Extracted data:
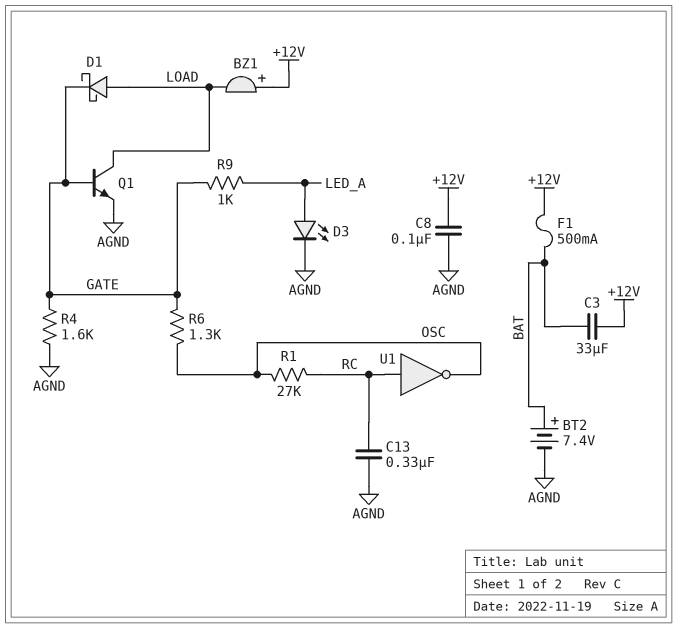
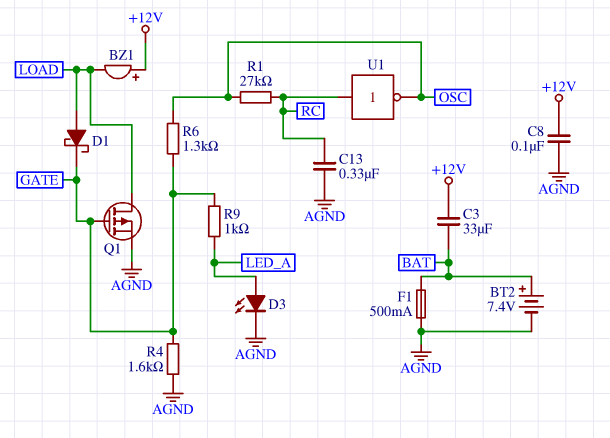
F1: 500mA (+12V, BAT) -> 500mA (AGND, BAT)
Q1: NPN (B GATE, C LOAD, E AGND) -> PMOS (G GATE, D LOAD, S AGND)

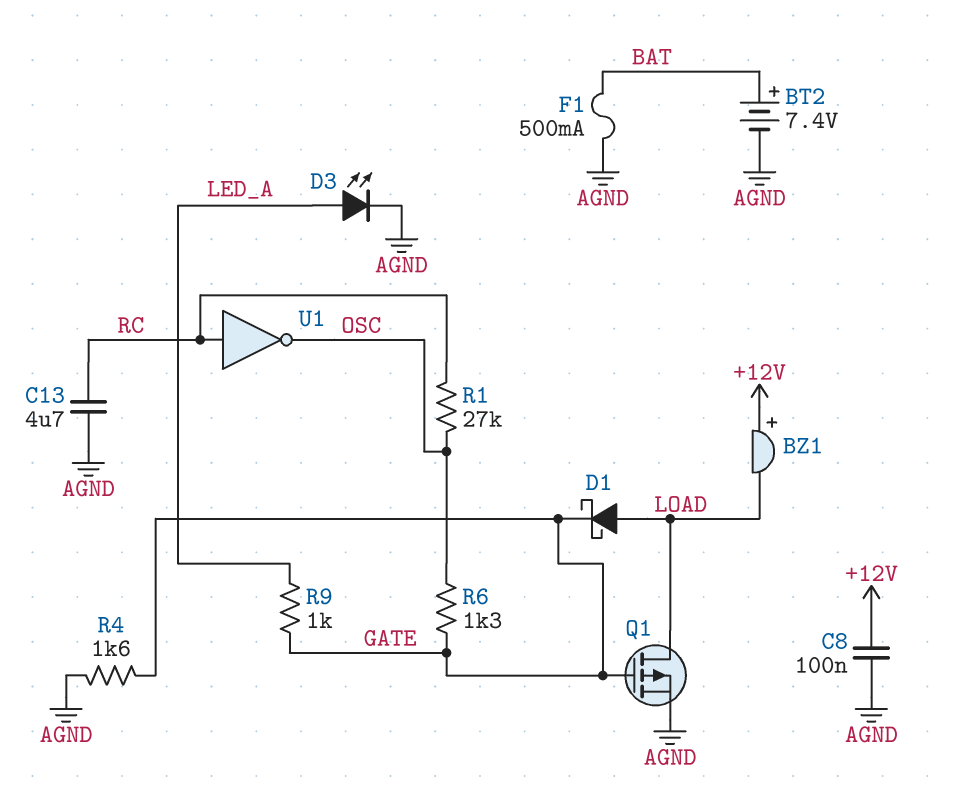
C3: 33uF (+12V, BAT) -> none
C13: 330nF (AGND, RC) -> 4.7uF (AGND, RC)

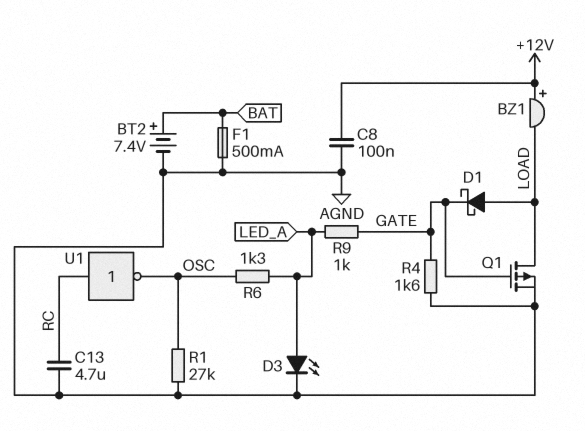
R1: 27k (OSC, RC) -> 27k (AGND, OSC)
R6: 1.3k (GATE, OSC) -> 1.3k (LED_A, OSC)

---

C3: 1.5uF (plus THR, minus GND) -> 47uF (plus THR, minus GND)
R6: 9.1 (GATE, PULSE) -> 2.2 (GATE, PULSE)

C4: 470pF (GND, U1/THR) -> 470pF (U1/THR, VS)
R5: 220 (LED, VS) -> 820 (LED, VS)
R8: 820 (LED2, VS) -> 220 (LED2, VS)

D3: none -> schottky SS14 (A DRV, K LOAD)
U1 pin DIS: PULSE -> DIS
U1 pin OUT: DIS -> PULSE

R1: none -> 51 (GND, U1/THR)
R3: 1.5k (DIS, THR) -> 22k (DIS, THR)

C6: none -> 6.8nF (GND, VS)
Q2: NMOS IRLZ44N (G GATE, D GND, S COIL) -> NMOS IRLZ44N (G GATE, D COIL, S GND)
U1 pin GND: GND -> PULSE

What you are asked to do:
In the records above, everything from the line with "F1: 500mA (+12V, BAT) -> 500mA (AGND, BAT)" down to the line with "R6: 1.3k (GATE, OSC) -> 1.3k (LED_A, OSC)" is to be set down exactly, both ends included, with no pictures and no other lines.

Task solution:
F1: 500mA (+12V, BAT) -> 500mA (AGND, BAT)
Q1: NPN (B GATE, C LOAD, E AGND) -> PMOS (G GATE, D LOAD, S AGND)

C3: 33uF (+12V, BAT) -> none
C13: 330nF (AGND, RC) -> 4.7uF (AGND, RC)

R1: 27k (OSC, RC) -> 27k (AGND, OSC)
R6: 1.3k (GATE, OSC) -> 1.3k (LED_A, OSC)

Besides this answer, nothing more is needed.